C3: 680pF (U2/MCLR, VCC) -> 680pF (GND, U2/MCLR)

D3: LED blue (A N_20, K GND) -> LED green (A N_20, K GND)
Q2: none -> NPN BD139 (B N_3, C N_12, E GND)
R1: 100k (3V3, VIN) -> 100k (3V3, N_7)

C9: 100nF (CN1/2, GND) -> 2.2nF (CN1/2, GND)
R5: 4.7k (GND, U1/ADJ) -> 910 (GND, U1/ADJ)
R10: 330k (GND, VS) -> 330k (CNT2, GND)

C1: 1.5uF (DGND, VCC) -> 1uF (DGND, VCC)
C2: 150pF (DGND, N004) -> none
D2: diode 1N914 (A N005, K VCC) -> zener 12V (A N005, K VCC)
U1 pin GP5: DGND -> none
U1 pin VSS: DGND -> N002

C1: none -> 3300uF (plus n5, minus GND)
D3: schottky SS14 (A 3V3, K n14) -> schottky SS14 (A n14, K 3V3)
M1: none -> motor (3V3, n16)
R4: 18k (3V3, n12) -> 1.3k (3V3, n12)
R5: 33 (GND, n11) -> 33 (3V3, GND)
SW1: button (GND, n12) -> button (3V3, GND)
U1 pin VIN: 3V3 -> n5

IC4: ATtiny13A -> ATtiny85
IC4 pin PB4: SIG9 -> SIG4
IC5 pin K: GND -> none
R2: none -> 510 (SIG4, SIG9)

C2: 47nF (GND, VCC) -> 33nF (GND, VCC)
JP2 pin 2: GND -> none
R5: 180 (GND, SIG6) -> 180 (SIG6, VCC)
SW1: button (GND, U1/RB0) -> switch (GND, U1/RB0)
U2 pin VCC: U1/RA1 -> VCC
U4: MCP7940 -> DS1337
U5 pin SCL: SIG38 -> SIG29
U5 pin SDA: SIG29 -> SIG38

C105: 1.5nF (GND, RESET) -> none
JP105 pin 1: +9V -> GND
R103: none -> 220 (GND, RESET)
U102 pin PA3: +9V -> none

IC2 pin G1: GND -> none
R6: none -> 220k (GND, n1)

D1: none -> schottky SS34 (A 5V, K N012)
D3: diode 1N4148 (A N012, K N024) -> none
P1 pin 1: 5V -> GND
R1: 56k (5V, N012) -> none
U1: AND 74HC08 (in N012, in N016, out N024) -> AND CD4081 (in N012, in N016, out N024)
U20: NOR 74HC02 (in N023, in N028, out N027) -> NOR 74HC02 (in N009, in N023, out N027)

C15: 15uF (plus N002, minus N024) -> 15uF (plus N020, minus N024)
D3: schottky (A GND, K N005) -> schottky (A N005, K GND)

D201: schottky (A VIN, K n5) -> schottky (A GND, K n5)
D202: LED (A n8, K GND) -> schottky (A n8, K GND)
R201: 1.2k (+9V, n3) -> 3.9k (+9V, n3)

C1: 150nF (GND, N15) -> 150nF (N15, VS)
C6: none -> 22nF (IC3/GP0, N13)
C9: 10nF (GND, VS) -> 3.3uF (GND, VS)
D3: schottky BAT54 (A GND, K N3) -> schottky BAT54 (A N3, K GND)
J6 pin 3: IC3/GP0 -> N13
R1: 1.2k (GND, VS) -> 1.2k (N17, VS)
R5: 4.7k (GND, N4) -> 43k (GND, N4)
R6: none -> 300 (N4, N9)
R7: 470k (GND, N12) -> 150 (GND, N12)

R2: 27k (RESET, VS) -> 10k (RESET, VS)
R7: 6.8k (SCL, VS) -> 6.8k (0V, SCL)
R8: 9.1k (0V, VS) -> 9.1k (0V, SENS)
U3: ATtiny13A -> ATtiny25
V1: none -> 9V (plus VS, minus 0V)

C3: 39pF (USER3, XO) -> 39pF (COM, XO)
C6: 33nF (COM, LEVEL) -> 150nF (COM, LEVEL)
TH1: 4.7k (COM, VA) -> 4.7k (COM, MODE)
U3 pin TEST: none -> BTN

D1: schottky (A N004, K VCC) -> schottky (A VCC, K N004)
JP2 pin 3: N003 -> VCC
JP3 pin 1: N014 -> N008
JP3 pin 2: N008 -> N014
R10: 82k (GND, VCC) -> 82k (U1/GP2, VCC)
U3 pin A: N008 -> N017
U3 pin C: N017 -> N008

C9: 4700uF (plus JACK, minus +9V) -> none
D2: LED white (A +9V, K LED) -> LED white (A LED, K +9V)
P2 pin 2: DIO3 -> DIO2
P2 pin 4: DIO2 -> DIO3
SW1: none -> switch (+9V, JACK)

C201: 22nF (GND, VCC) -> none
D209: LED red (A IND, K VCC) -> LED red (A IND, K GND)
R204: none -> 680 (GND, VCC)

_Exercise brief_.
Your task is to repeat each of the records above exactly.

_Answer to this task_.
C3: 680pF (U2/MCLR, VCC) -> 680pF (GND, U2/MCLR)

D3: LED blue (A N_20, K GND) -> LED green (A N_20, K GND)
Q2: none -> NPN BD139 (B N_3, C N_12, E GND)
R1: 100k (3V3, VIN) -> 100k (3V3, N_7)

C9: 100nF (CN1/2, GND) -> 2.2nF (CN1/2, GND)
R5: 4.7k (GND, U1/ADJ) -> 910 (GND, U1/ADJ)
R10: 330k (GND, VS) -> 330k (CNT2, GND)

C1: 1.5uF (DGND, VCC) -> 1uF (DGND, VCC)
C2: 150pF (DGND, N004) -> none
D2: diode 1N914 (A N005, K VCC) -> zener 12V (A N005, K VCC)
U1 pin GP5: DGND -> none
U1 pin VSS: DGND -> N002

C1: none -> 3300uF (plus n5, minus GND)
D3: schottky SS14 (A 3V3, K n14) -> schottky SS14 (A n14, K 3V3)
M1: none -> motor (3V3, n16)
R4: 18k (3V3, n12) -> 1.3k (3V3, n12)
R5: 33 (GND, n11) -> 33 (3V3, GND)
SW1: button (GND, n12) -> button (3V3, GND)
U1 pin VIN: 3V3 -> n5

IC4: ATtiny13A -> ATtiny85
IC4 pin PB4: SIG9 -> SIG4
IC5 pin K: GND -> none
R2: none -> 510 (SIG4, SIG9)

C2: 47nF (GND, VCC) -> 33nF (GND, VCC)
JP2 pin 2: GND -> none
R5: 180 (GND, SIG6) -> 180 (SIG6, VCC)
SW1: button (GND, U1/RB0) -> switch (GND, U1/RB0)
U2 pin VCC: U1/RA1 -> VCC
U4: MCP7940 -> DS1337
U5 pin SCL: SIG38 -> SIG29
U5 pin SDA: SIG29 -> SIG38

C105: 1.5nF (GND, RESET) -> none
JP105 pin 1: +9V -> GND
R103: none -> 220 (GND, RESET)
U102 pin PA3: +9V -> none

IC2 pin G1: GND -> none
R6: none -> 220k (GND, n1)

D1: none -> schottky SS34 (A 5V, K N012)
D3: diode 1N4148 (A N012, K N024) -> none
P1 pin 1: 5V -> GND
R1: 56k (5V, N012) -> none
U1: AND 74HC08 (in N012, in N016, out N024) -> AND CD4081 (in N012, in N016, out N024)
U20: NOR 74HC02 (in N023, in N028, out N027) -> NOR 74HC02 (in N009, in N023, out N027)

C15: 15uF (plus N002, minus N024) -> 15uF (plus N020, minus N024)
D3: schottky (A GND, K N005) -> schottky (A N005, K GND)

D201: schottky (A VIN, K n5) -> schottky (A GND, K n5)
D202: LED (A n8, K GND) -> schottky (A n8, K GND)
R201: 1.2k (+9V, n3) -> 3.9k (+9V, n3)

C1: 150nF (GND, N15) -> 150nF (N15, VS)
C6: none -> 22nF (IC3/GP0, N13)
C9: 10nF (GND, VS) -> 3.3uF (GND, VS)
D3: schottky BAT54 (A GND, K N3) -> schottky BAT54 (A N3, K GND)
J6 pin 3: IC3/GP0 -> N13
R1: 1.2k (GND, VS) -> 1.2k (N17, VS)
R5: 4.7k (GND, N4) -> 43k (GND, N4)
R6: none -> 300 (N4, N9)
R7: 470k (GND, N12) -> 150 (GND, N12)

R2: 27k (RESET, VS) -> 10k (RESET, VS)
R7: 6.8k (SCL, VS) -> 6.8k (0V, SCL)
R8: 9.1k (0V, VS) -> 9.1k (0V, SENS)
U3: ATtiny13A -> ATtiny25
V1: none -> 9V (plus VS, minus 0V)

C3: 39pF (USER3, XO) -> 39pF (COM, XO)
C6: 33nF (COM, LEVEL) -> 150nF (COM, LEVEL)
TH1: 4.7k (COM, VA) -> 4.7k (COM, MODE)
U3 pin TEST: none -> BTN

D1: schottky (A N004, K VCC) -> schottky (A VCC, K N004)
JP2 pin 3: N003 -> VCC
JP3 pin 1: N014 -> N008
JP3 pin 2: N008 -> N014
R10: 82k (GND, VCC) -> 82k (U1/GP2, VCC)
U3 pin A: N008 -> N017
U3 pin C: N017 -> N008

C9: 4700uF (plus JACK, minus +9V) -> none
D2: LED white (A +9V, K LED) -> LED white (A LED, K +9V)
P2 pin 2: DIO3 -> DIO2
P2 pin 4: DIO2 -> DIO3
SW1: none -> switch (+9V, JACK)

C201: 22nF (GND, VCC) -> none
D209: LED red (A IND, K VCC) -> LED red (A IND, K GND)
R204: none -> 680 (GND, VCC)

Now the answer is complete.